*What the exercise asks*: What's wanted is each entry repeated verbatim, minus its images.

*Task inputs*:
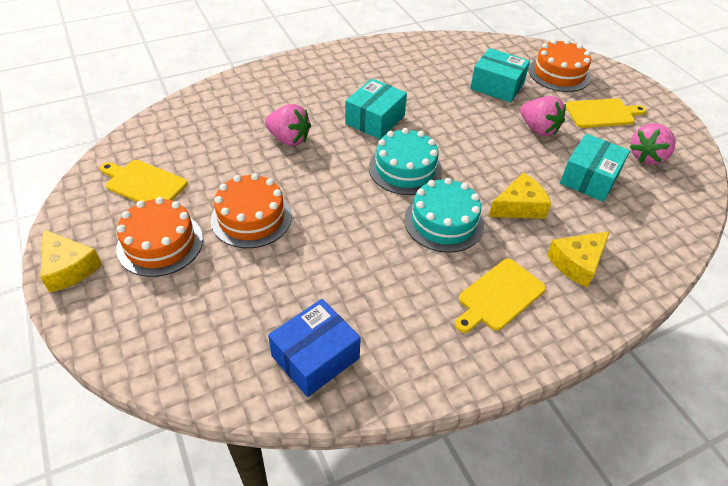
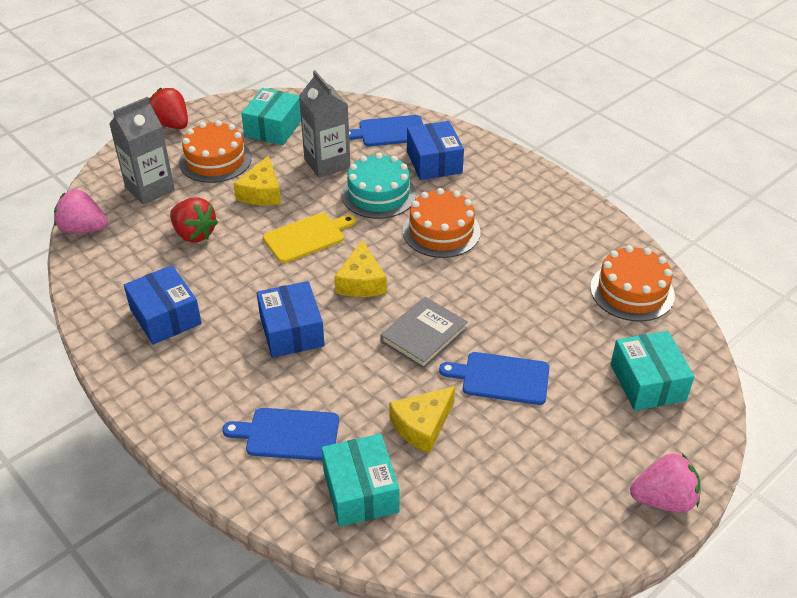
blue box: 1 -> 3
blue cutting board: 0 -> 3
grey book: 0 -> 1
grey carton: 0 -> 2
pink strawberry: 3 -> 2
red strawberry: 0 -> 2
turquoise cake: 2 -> 1
yellow cutting board: 3 -> 1

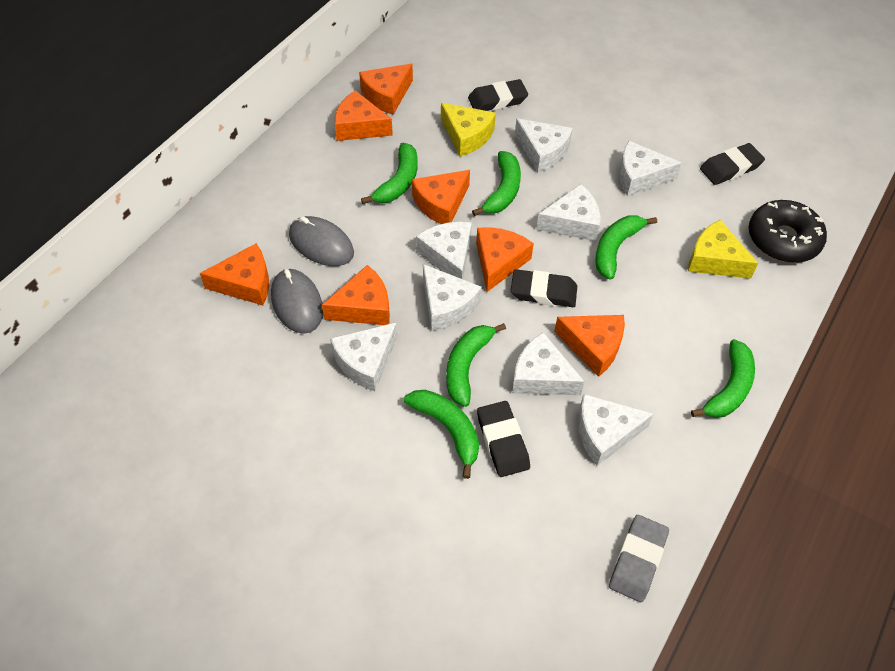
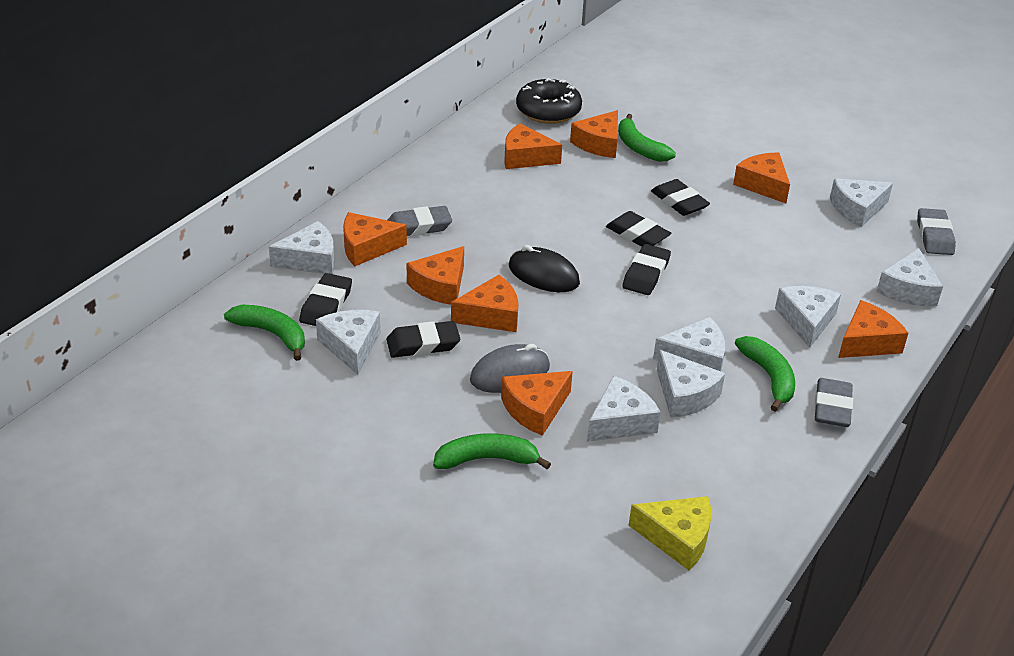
black eraser: 4 -> 5
black mouse: 0 -> 1
green banana: 6 -> 4
grey eraser: 1 -> 3
grey mouse: 2 -> 1
orange cheese: 7 -> 8
yellow cheese: 2 -> 1

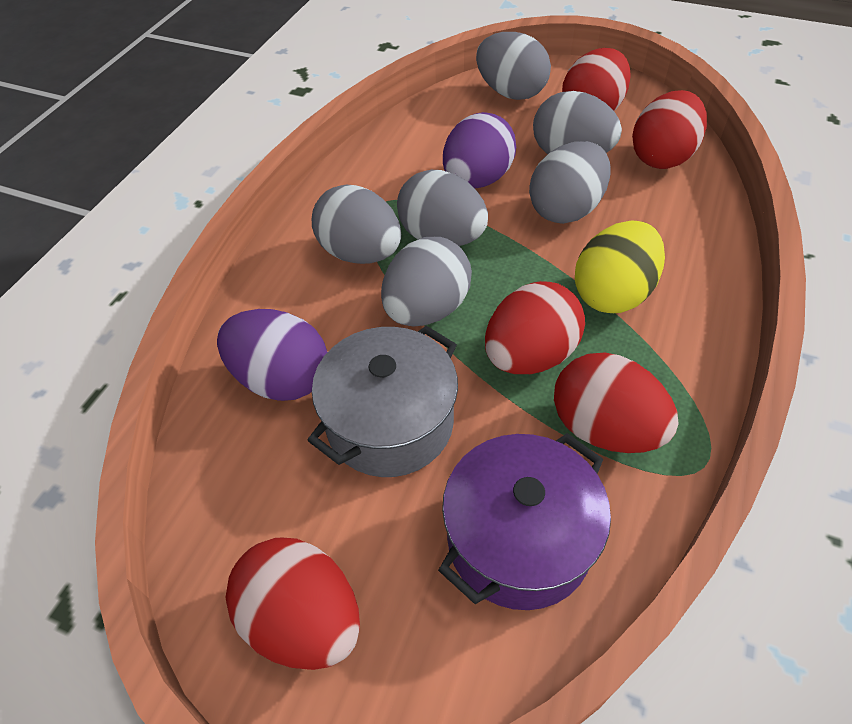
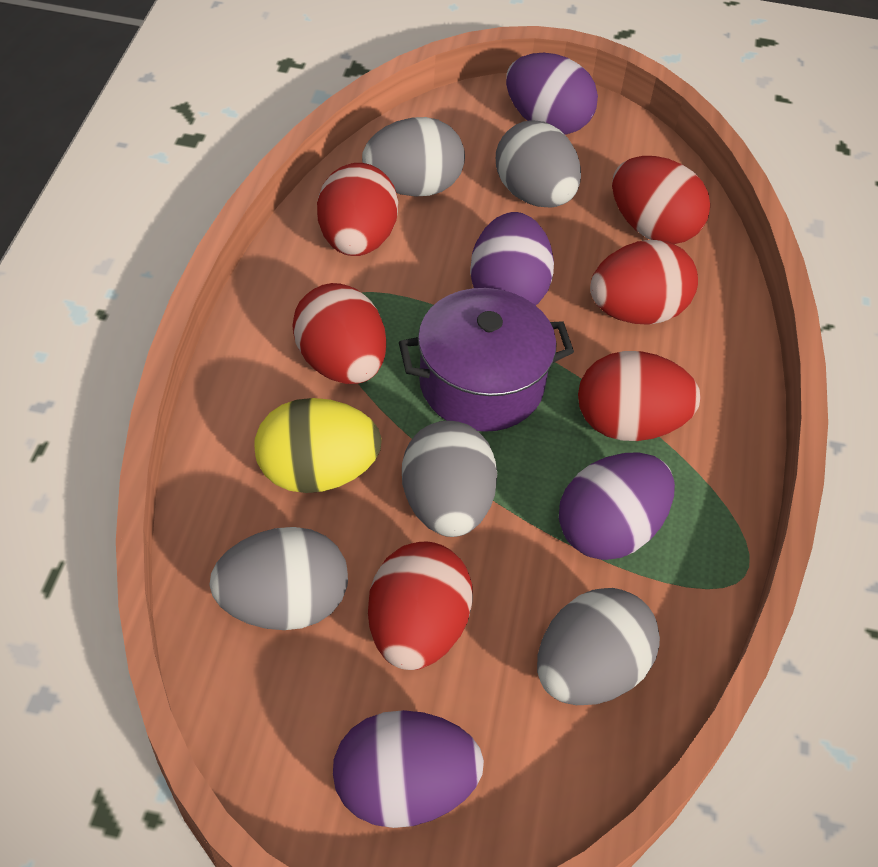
grey egg: 6 -> 5
grey pot: 1 -> 0
purple egg: 2 -> 4
red egg: 5 -> 6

*Finished task*:
blue box: 1 -> 3
blue cutting board: 0 -> 3
grey book: 0 -> 1
grey carton: 0 -> 2
pink strawberry: 3 -> 2
red strawberry: 0 -> 2
turquoise cake: 2 -> 1
yellow cutting board: 3 -> 1

black eraser: 4 -> 5
black mouse: 0 -> 1
green banana: 6 -> 4
grey eraser: 1 -> 3
grey mouse: 2 -> 1
orange cheese: 7 -> 8
yellow cheese: 2 -> 1

grey egg: 6 -> 5
grey pot: 1 -> 0
purple egg: 2 -> 4
red egg: 5 -> 6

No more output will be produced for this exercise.